───── Materials provided

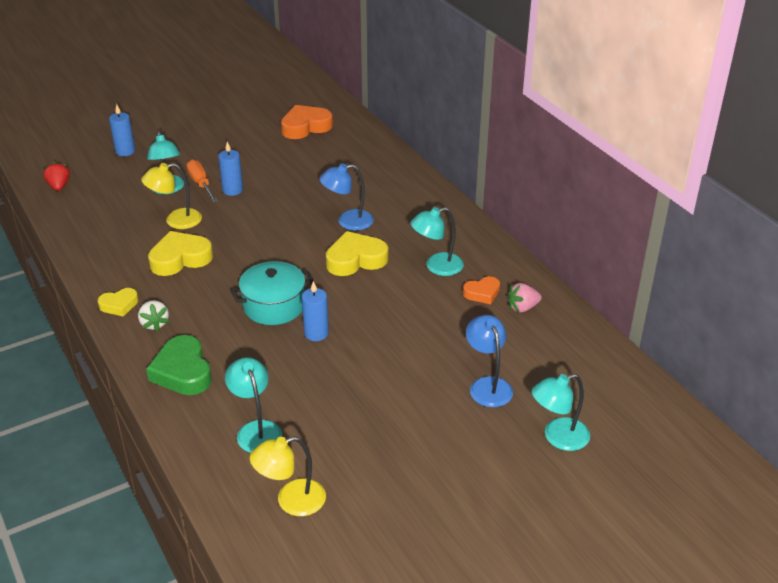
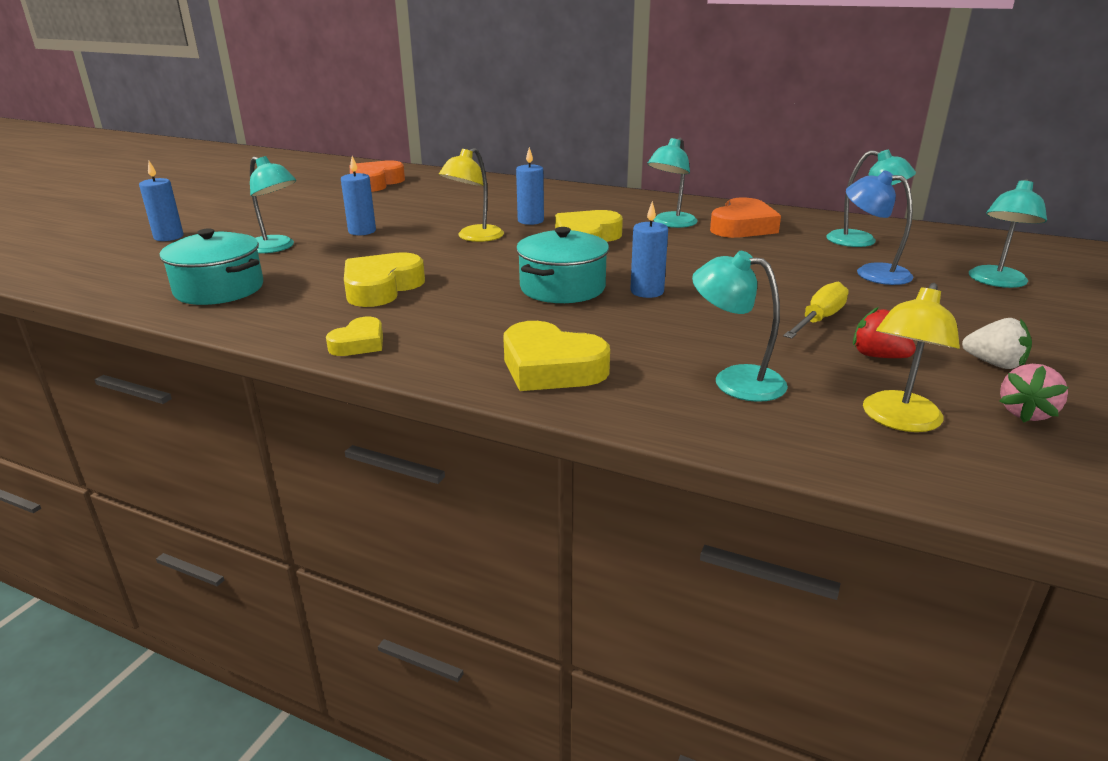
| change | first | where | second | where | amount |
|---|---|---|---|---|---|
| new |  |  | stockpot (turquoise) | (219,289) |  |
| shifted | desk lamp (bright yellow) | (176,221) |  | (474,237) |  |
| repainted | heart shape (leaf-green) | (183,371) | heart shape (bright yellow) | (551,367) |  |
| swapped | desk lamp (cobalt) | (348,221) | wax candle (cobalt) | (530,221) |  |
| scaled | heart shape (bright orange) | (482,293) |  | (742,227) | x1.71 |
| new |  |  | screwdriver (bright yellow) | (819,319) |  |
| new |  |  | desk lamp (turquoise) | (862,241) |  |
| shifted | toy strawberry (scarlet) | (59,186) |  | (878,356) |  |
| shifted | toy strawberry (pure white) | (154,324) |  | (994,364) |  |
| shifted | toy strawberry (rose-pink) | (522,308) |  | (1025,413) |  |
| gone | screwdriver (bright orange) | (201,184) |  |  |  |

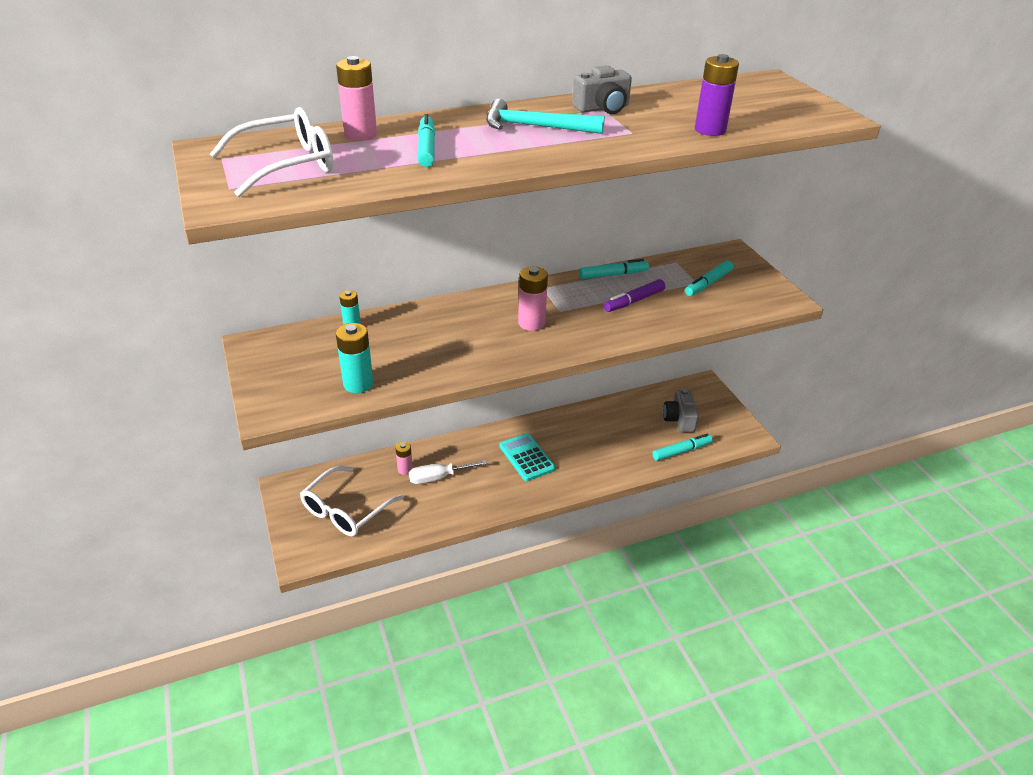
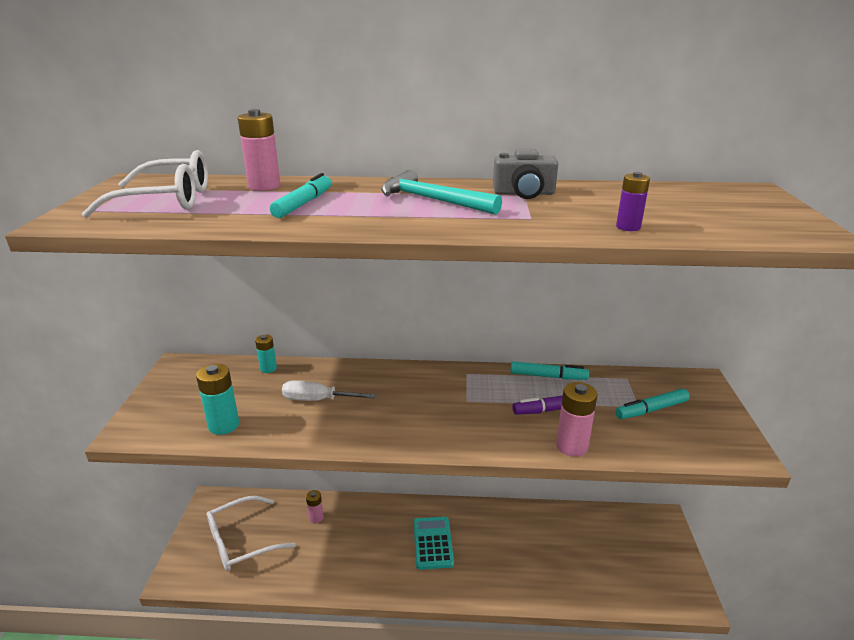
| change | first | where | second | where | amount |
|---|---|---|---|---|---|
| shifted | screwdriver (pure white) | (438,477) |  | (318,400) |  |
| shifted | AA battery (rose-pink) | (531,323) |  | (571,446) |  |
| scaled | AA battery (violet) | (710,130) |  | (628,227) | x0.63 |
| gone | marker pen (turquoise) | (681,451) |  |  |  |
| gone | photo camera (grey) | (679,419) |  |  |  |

──────────
───── Materials provided

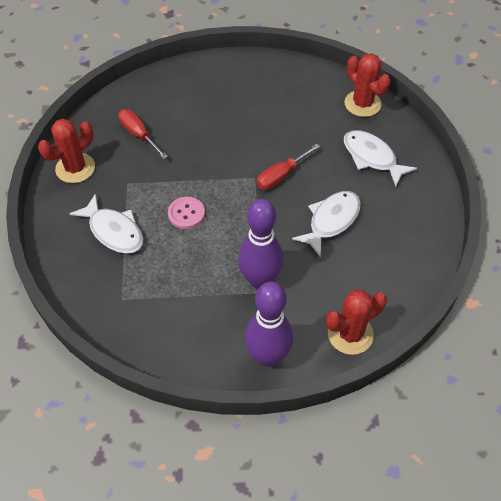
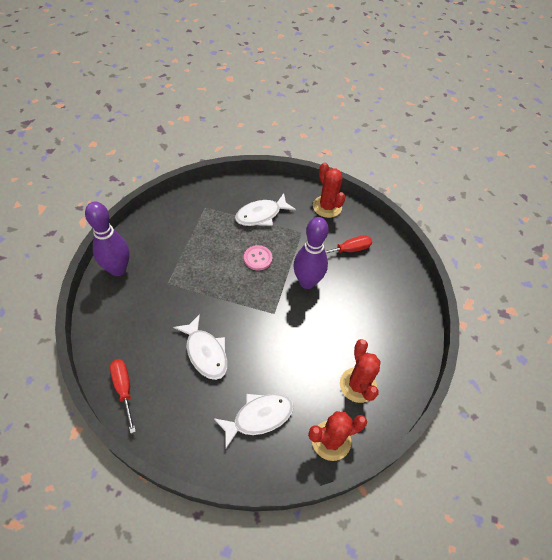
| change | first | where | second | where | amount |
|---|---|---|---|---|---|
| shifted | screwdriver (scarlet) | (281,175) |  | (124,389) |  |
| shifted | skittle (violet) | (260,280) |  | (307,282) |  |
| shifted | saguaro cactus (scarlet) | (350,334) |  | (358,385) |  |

──────────

Exercise aim —
In the listing above, start at the line with "screwdriver (bright yellow)", go on through the line with "toy strawberry (rose-pink)", and copy each of those lines exactly; leave out all the rest.

Completed task —
| new |  |  | screwdriver (bright yellow) | (819,319) |  |
| new |  |  | desk lamp (turquoise) | (862,241) |  |
| shifted | toy strawberry (scarlet) | (59,186) |  | (878,356) |  |
| shifted | toy strawberry (pure white) | (154,324) |  | (994,364) |  |
| shifted | toy strawberry (rose-pink) | (522,308) |  | (1025,413) |  |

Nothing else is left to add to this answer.